[Start of Attachment]

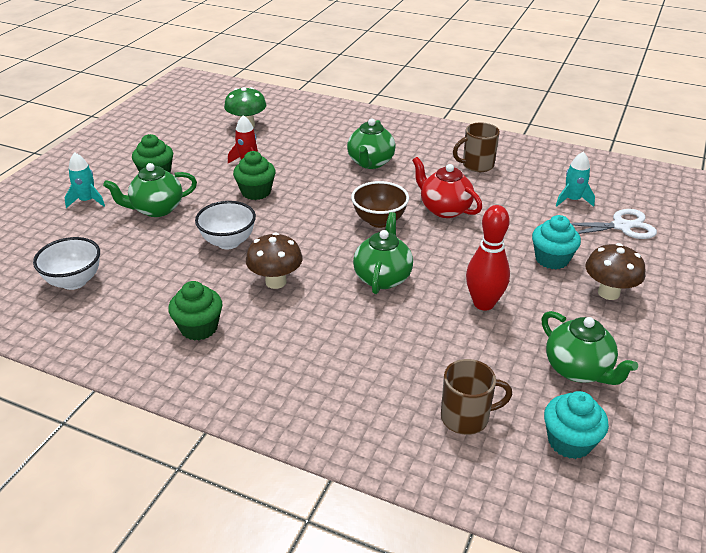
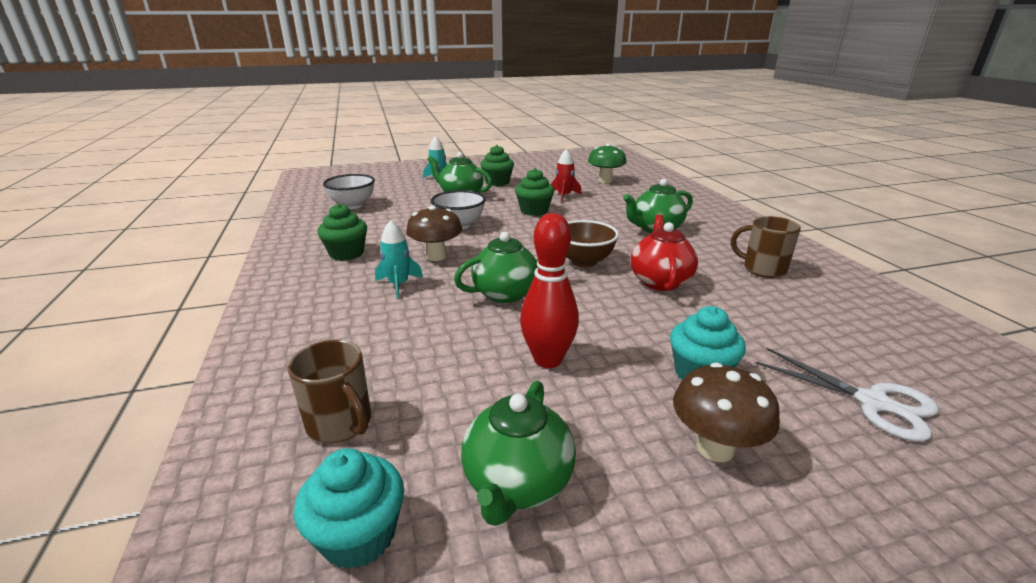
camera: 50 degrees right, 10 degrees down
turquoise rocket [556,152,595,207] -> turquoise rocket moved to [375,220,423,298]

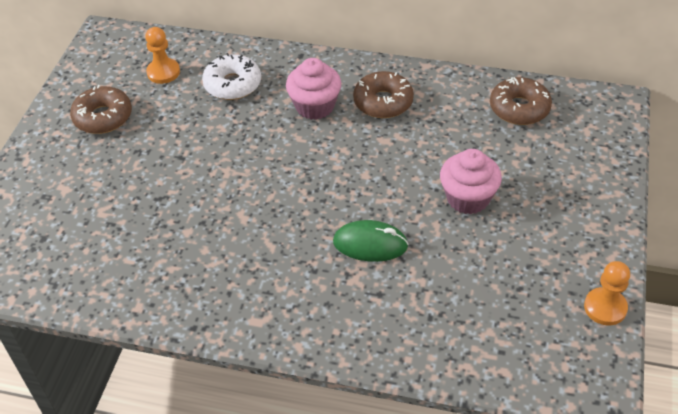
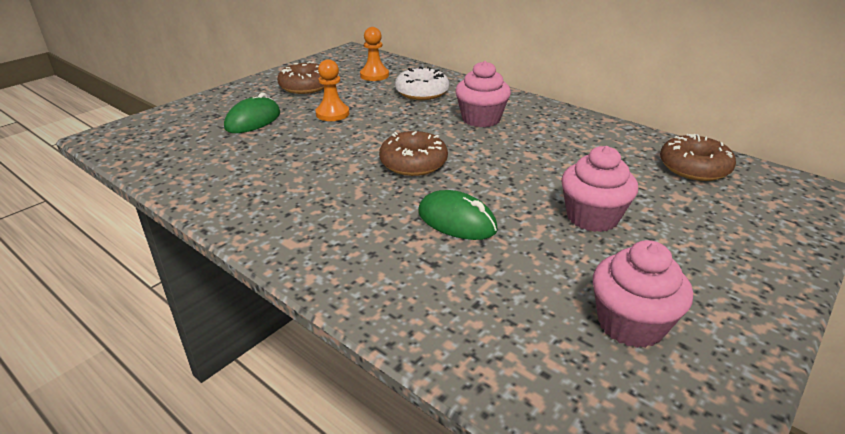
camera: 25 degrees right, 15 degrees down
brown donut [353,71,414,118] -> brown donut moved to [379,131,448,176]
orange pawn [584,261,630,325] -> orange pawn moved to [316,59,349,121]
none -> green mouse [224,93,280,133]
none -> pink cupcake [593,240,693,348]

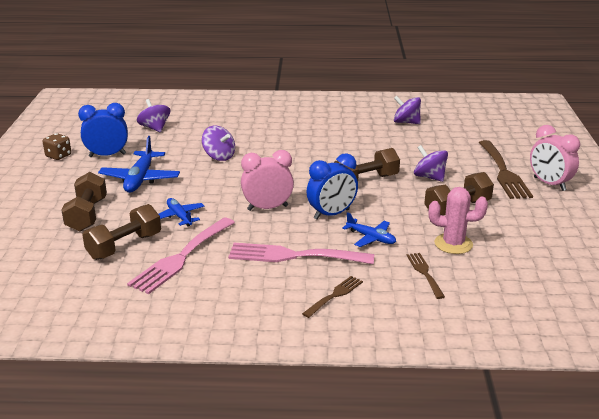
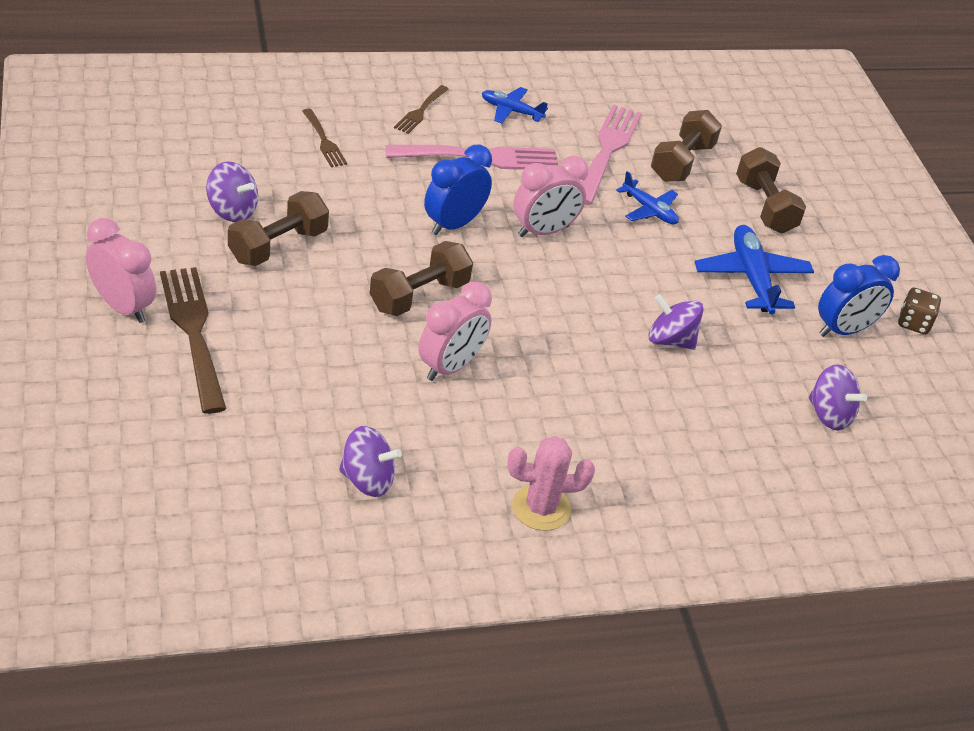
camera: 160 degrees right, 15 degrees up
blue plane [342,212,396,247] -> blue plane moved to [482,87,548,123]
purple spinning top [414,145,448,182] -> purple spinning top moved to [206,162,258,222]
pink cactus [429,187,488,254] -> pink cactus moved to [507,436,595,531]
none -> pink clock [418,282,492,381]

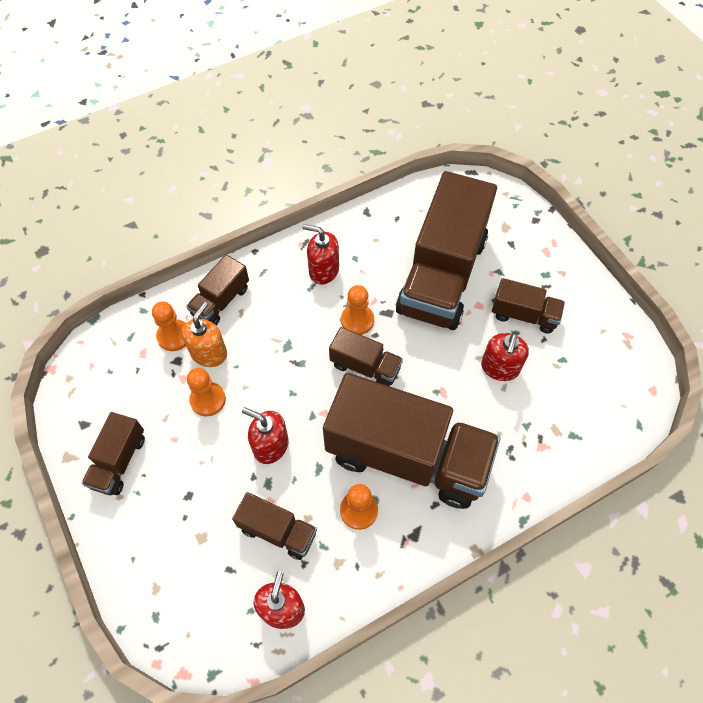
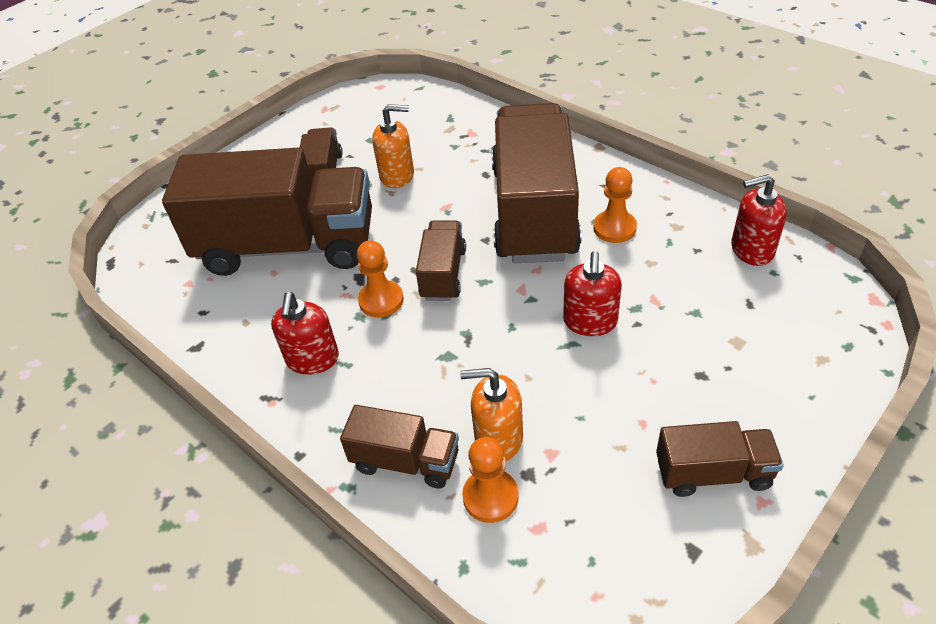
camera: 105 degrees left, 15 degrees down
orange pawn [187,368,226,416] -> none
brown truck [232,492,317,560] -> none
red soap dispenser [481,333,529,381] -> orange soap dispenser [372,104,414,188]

[End of Attachment]

• _Aim of the exercise_
All of the data needs repeating exactly, but the pictures do not.

• _Task result_
camera: 50 degrees right, 10 degrees down
turquoise rocket [556,152,595,207] -> turquoise rocket moved to [375,220,423,298]

camera: 25 degrees right, 15 degrees down
brown donut [353,71,414,118] -> brown donut moved to [379,131,448,176]
orange pawn [584,261,630,325] -> orange pawn moved to [316,59,349,121]
none -> green mouse [224,93,280,133]
none -> pink cupcake [593,240,693,348]

camera: 160 degrees right, 15 degrees up
blue plane [342,212,396,247] -> blue plane moved to [482,87,548,123]
purple spinning top [414,145,448,182] -> purple spinning top moved to [206,162,258,222]
pink cactus [429,187,488,254] -> pink cactus moved to [507,436,595,531]
none -> pink clock [418,282,492,381]

camera: 105 degrees left, 15 degrees down
orange pawn [187,368,226,416] -> none
brown truck [232,492,317,560] -> none
red soap dispenser [481,333,529,381] -> orange soap dispenser [372,104,414,188]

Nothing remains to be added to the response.